*** DATASET RECORDS ***

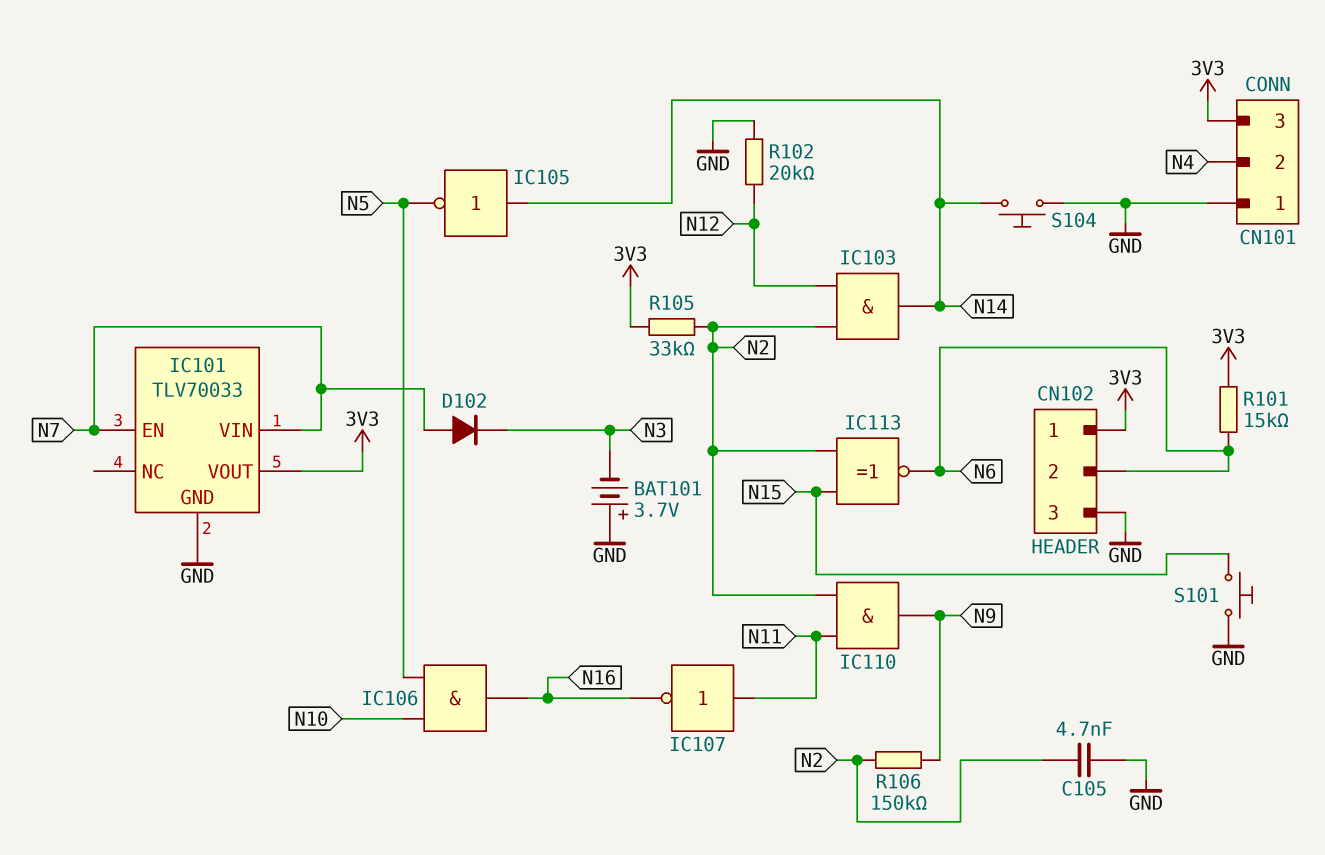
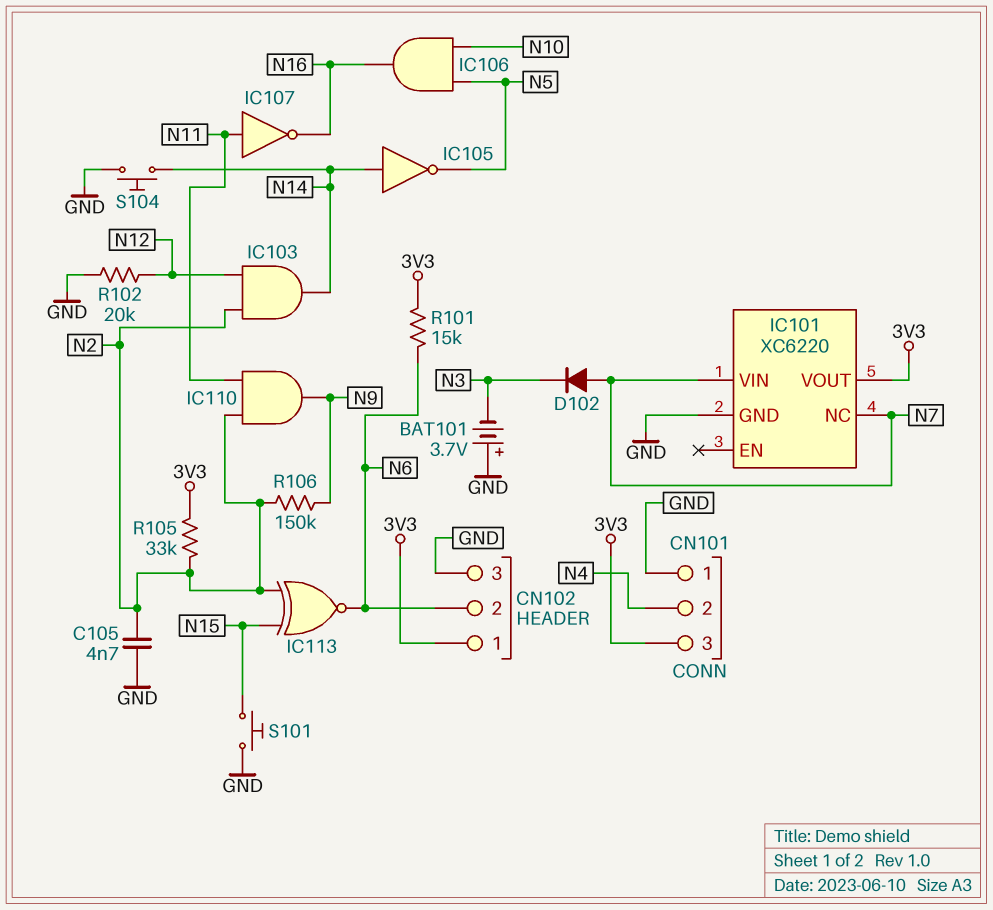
IC101: TLV70033 -> XC6220
IC101 pin EN: N7 -> none
IC101 pin NC: none -> N7

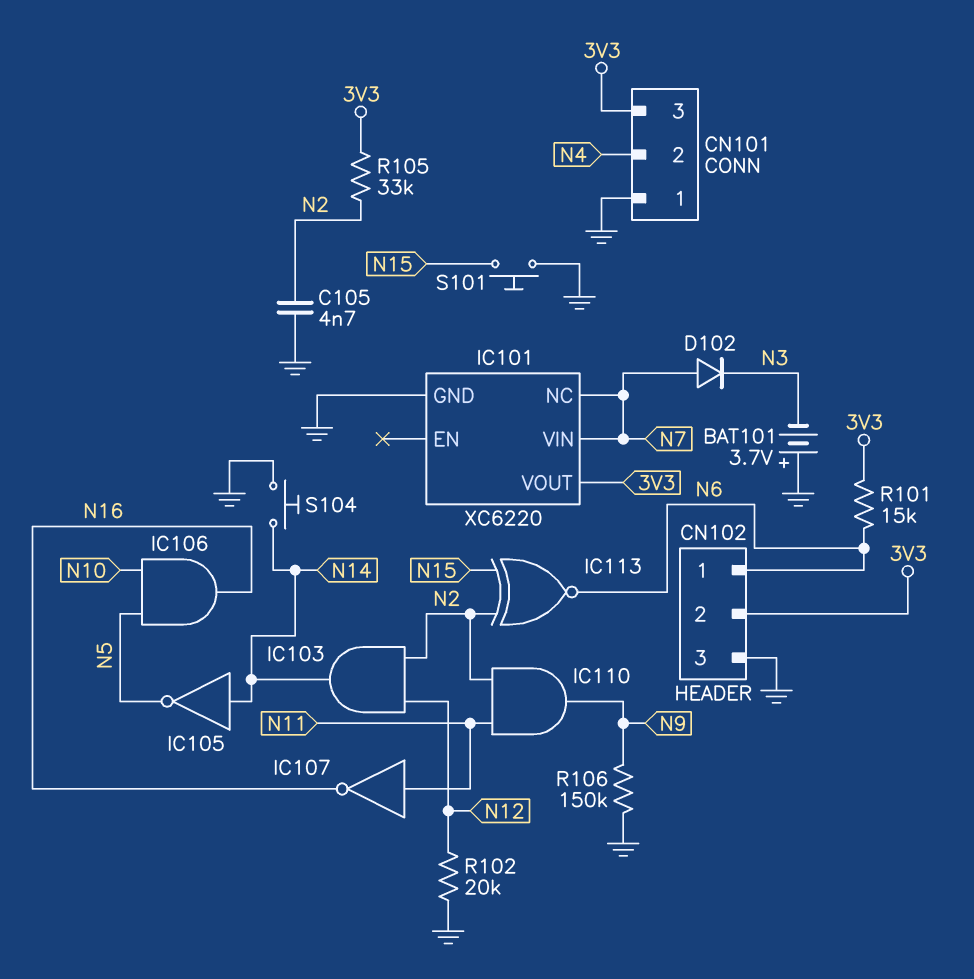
CN102 pin 1: 3V3 -> N6
CN102 pin 2: N6 -> 3V3
R106: 150k (N2, N9) -> 150k (GND, N9)

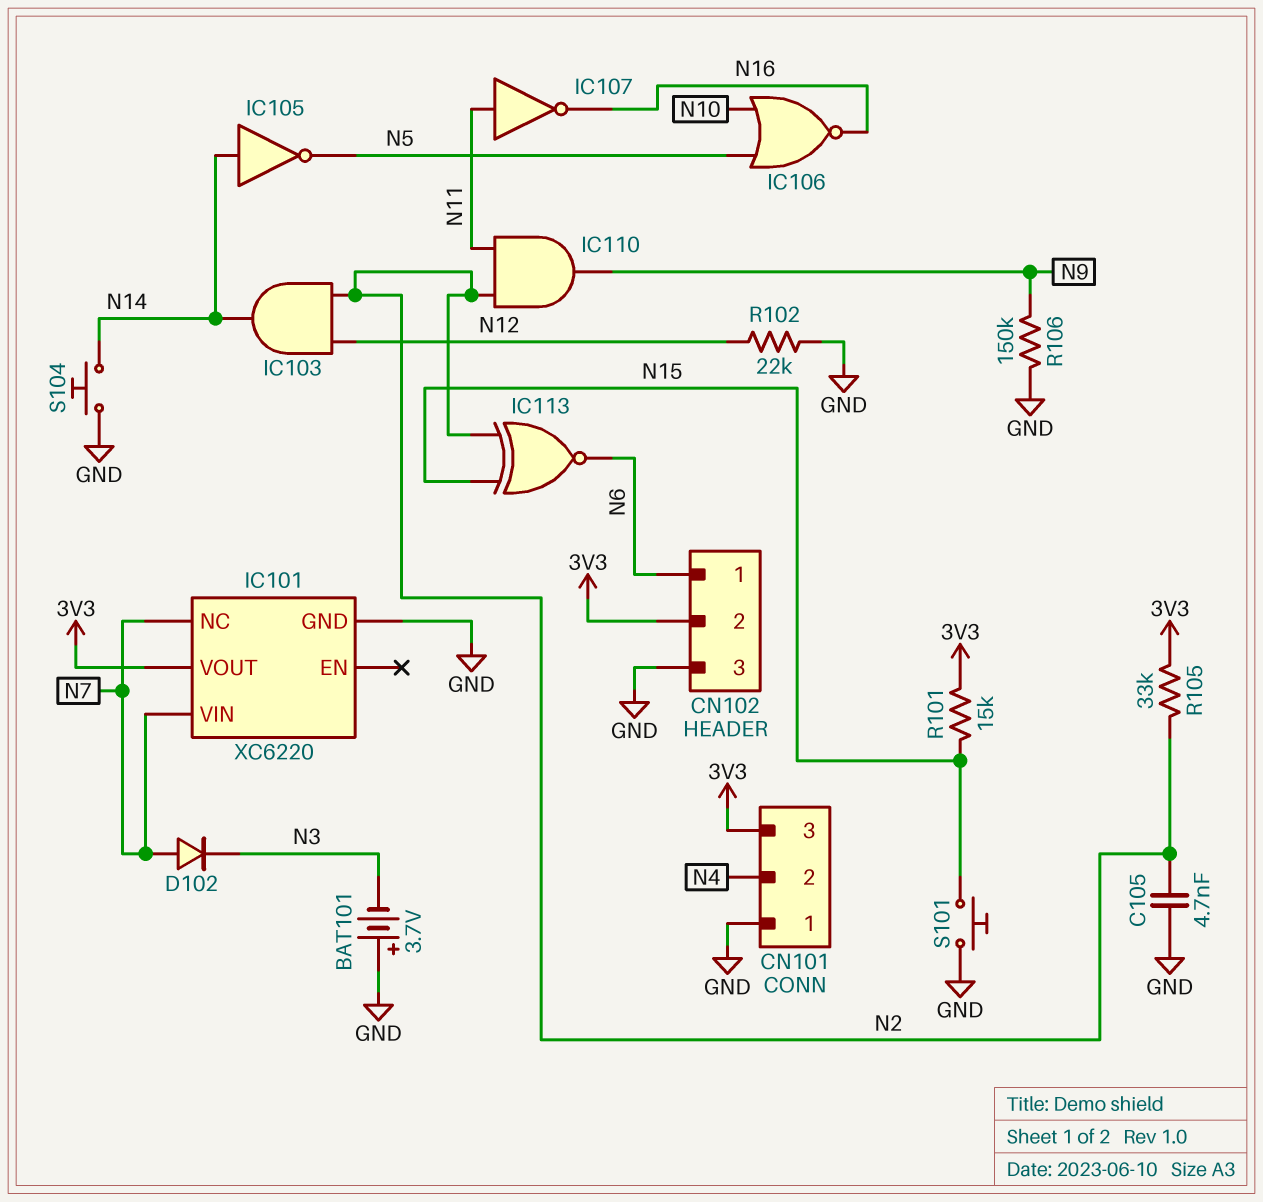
IC106: AND (in N5, in N10, out N16) -> NOR (in N5, in N10, out N16)
R101: 15k (3V3, N6) -> 15k (3V3, N15)
R102: 20k (GND, N12) -> 22k (GND, N12)

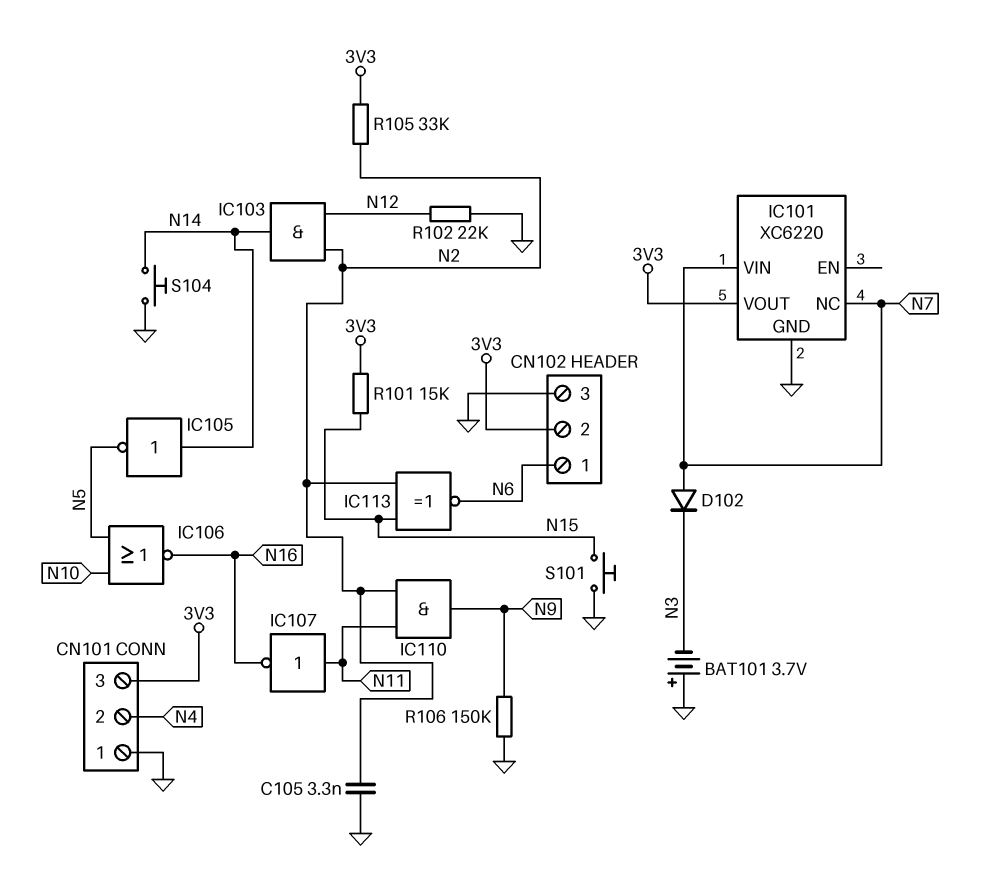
C105: 4.7nF (GND, N2) -> 3.3nF (GND, N2)

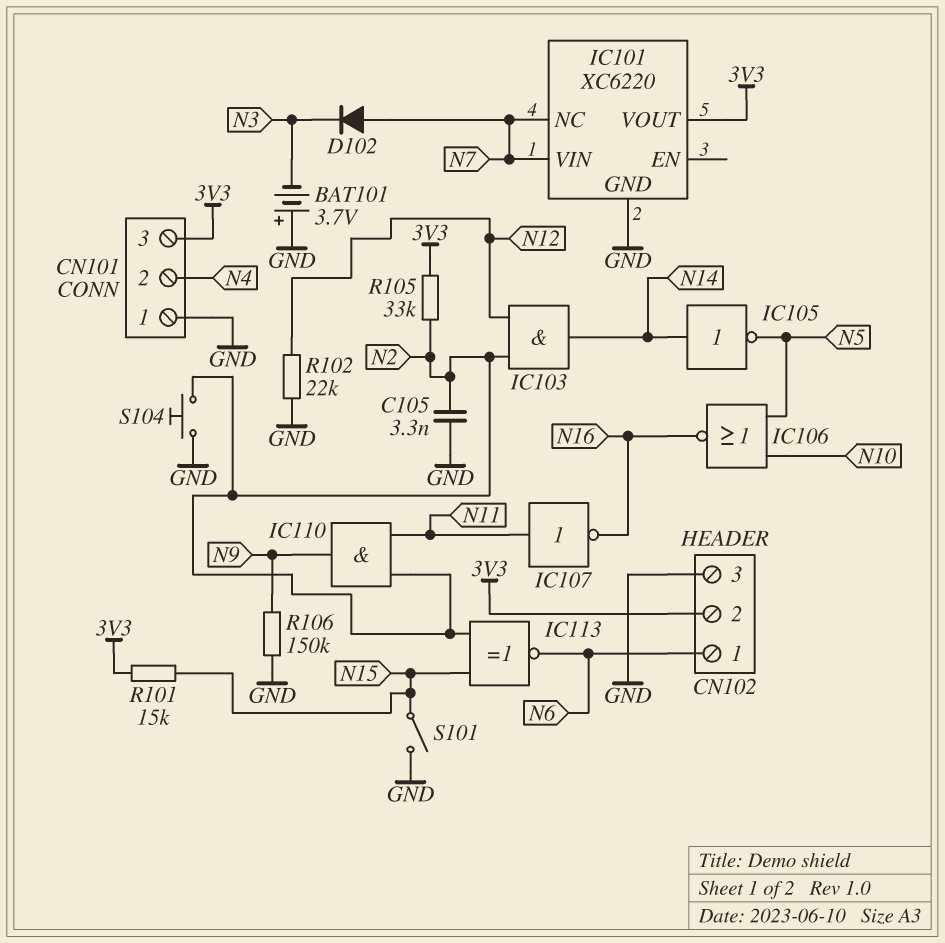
S101: button (GND, N15) -> switch (GND, N15)
S104: button (GND, N14) -> button (GND, N2)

*** End of DATASET RECORDS ***

* [WORK TO BE COMPLETED]: The data must be printed exactly, image-free.

* [TASK RESULT]:
IC101: TLV70033 -> XC6220
IC101 pin EN: N7 -> none
IC101 pin NC: none -> N7

CN102 pin 1: 3V3 -> N6
CN102 pin 2: N6 -> 3V3
R106: 150k (N2, N9) -> 150k (GND, N9)

IC106: AND (in N5, in N10, out N16) -> NOR (in N5, in N10, out N16)
R101: 15k (3V3, N6) -> 15k (3V3, N15)
R102: 20k (GND, N12) -> 22k (GND, N12)

C105: 4.7nF (GND, N2) -> 3.3nF (GND, N2)

S101: button (GND, N15) -> switch (GND, N15)
S104: button (GND, N14) -> button (GND, N2)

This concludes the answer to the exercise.